*Your task:*
Lines that include the word "masks" are the ones to copy.

*Material for the task:*

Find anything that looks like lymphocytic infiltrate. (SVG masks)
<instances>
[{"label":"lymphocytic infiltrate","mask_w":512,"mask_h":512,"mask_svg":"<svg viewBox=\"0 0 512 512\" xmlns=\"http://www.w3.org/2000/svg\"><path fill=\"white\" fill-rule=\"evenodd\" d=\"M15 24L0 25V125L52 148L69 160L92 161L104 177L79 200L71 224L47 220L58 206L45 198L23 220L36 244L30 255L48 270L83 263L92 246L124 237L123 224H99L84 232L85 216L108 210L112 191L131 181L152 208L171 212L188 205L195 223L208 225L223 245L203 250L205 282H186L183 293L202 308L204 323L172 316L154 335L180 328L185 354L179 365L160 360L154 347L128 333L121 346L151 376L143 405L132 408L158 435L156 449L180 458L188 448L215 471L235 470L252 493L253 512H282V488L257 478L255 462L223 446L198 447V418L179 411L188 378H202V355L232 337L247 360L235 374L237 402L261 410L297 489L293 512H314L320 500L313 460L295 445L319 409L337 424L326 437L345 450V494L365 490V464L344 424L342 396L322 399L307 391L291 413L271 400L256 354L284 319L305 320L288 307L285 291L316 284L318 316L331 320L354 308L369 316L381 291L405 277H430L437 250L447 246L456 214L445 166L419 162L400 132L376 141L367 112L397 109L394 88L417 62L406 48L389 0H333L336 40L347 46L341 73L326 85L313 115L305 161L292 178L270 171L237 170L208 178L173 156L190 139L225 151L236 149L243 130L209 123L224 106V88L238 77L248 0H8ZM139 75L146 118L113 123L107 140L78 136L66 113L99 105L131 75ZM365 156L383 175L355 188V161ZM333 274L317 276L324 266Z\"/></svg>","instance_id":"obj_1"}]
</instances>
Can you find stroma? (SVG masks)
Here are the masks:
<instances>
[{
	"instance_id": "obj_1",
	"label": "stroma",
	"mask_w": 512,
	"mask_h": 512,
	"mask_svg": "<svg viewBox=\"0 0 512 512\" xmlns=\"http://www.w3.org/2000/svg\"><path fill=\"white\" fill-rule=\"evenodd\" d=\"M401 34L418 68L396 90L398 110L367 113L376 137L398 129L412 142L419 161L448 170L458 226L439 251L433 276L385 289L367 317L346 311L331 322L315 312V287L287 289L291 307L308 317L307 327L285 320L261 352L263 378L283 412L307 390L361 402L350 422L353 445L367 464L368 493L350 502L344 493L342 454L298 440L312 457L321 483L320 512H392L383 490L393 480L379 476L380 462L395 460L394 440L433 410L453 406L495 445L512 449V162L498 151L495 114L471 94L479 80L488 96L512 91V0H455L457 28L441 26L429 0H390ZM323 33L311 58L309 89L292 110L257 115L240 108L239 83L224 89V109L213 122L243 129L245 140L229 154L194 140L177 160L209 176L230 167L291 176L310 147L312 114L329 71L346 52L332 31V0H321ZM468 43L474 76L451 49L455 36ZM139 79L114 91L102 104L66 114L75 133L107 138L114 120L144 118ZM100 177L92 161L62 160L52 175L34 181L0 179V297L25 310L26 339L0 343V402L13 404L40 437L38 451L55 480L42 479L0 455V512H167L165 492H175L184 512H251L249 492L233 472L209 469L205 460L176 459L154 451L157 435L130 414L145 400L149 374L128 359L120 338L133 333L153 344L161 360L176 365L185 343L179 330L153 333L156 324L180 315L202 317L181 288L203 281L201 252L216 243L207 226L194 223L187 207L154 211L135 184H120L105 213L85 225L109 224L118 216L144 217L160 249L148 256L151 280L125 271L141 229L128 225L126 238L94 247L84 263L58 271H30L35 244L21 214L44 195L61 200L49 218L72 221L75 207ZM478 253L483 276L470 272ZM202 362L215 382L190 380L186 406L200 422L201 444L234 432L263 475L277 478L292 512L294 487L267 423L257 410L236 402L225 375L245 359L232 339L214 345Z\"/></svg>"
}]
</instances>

*The response:*
Find anything that looks like lymphocytic infiltrate. (SVG masks)
Can you find stroma? (SVG masks)
Here are the masks:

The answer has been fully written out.